[TASK ITEM] How many of the lines below hold "none"? Only the number, please.

Start of DATA

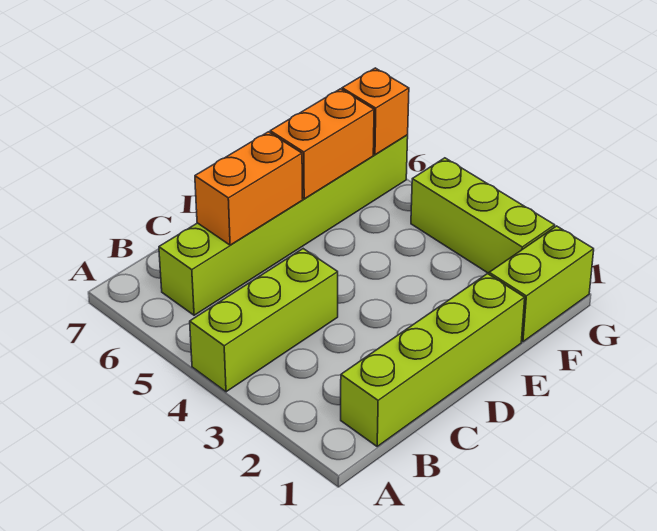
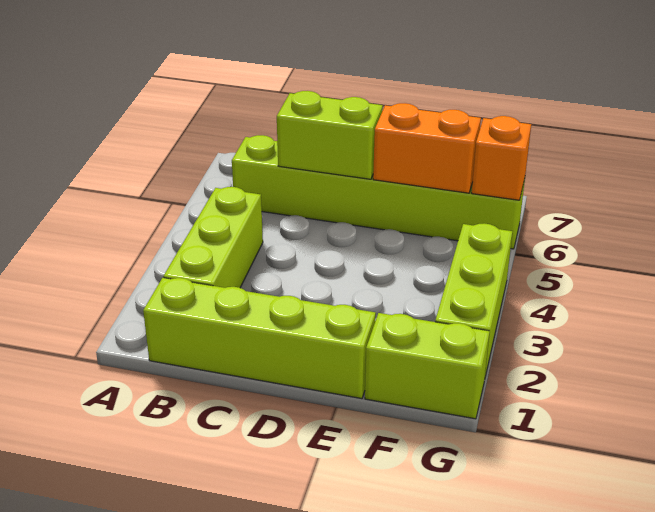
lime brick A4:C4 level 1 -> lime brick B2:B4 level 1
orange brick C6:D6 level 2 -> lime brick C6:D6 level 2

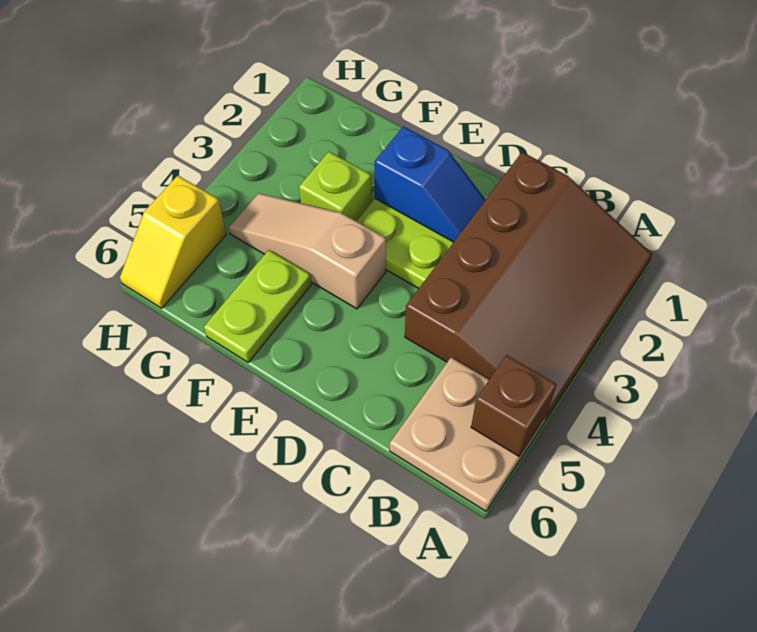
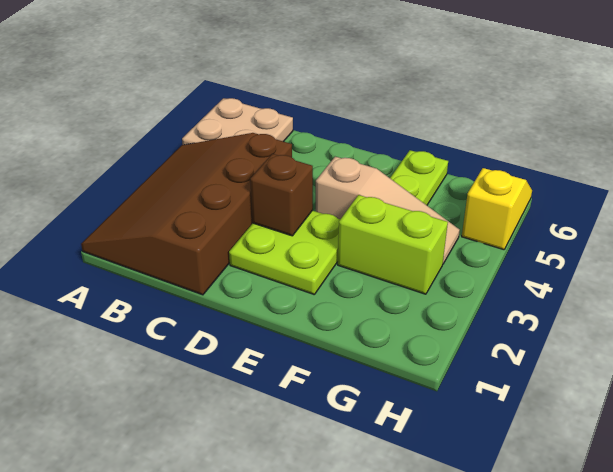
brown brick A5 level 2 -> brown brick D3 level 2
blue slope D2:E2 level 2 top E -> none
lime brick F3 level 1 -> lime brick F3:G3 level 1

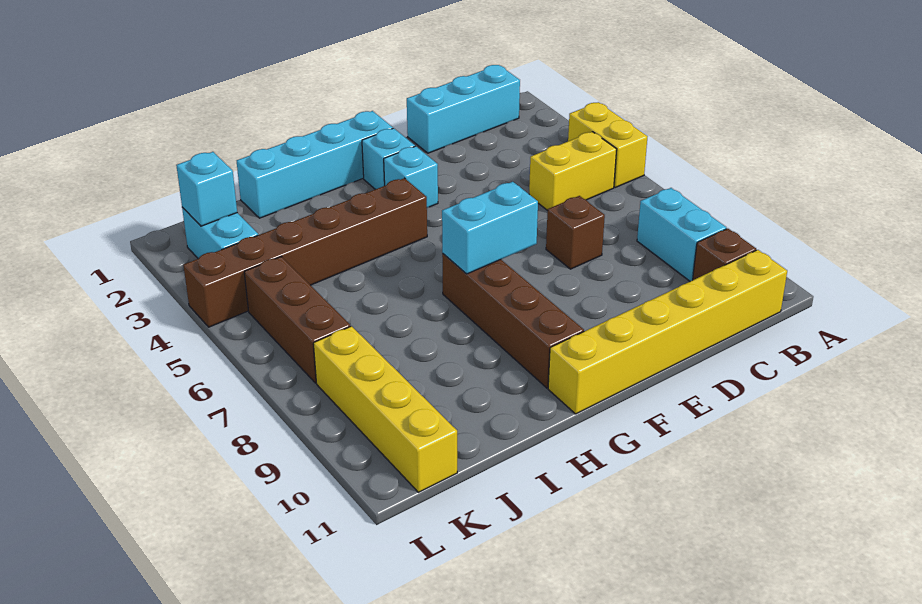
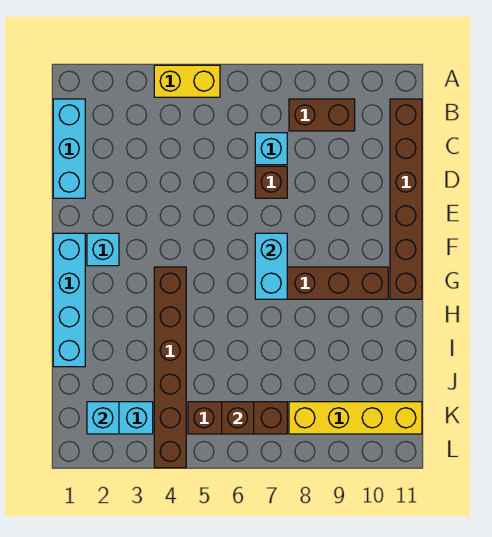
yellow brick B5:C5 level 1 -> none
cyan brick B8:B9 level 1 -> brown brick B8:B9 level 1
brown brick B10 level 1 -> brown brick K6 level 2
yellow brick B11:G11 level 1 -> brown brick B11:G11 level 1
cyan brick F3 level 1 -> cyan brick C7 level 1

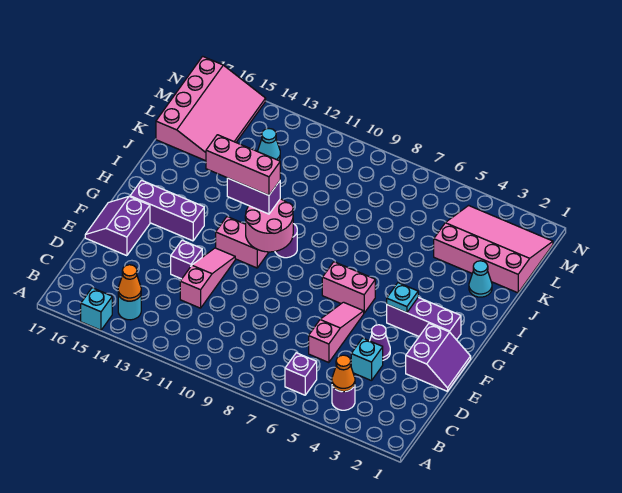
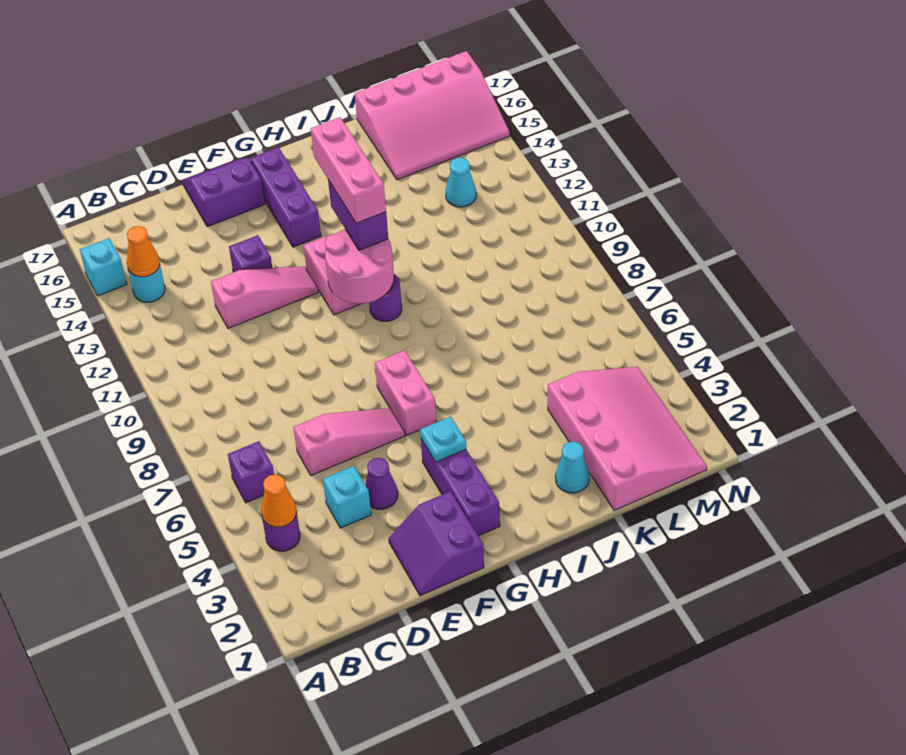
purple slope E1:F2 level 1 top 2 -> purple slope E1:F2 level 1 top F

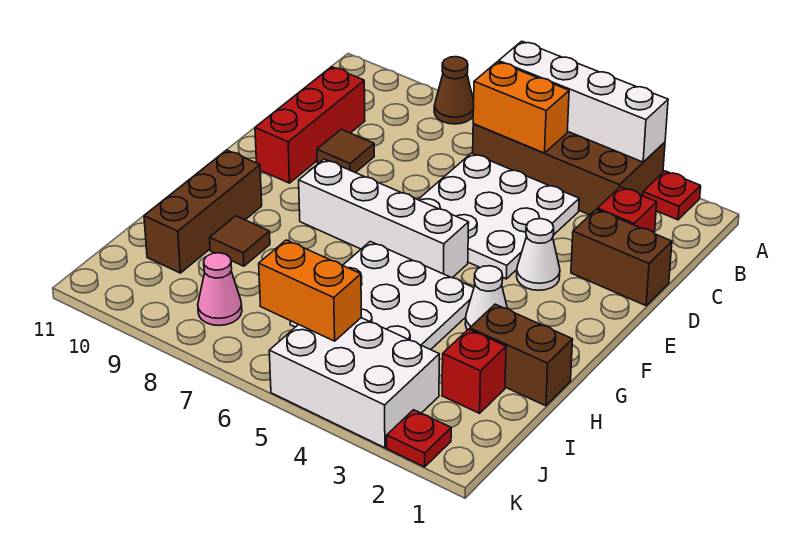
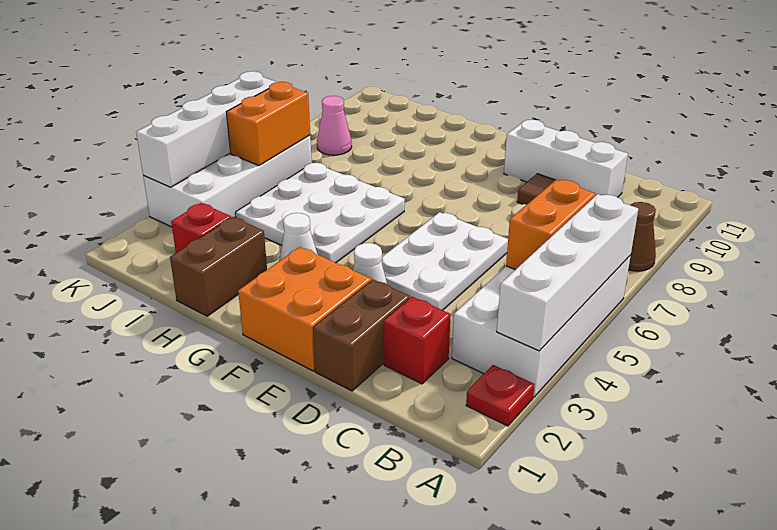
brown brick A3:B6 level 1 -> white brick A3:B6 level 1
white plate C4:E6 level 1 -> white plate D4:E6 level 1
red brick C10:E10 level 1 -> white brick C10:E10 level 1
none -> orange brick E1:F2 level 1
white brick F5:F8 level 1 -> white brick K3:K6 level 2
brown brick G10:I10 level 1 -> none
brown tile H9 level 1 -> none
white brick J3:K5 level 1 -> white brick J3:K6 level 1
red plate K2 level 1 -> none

End of DATA

[OUTPUT OF THE TASK] 6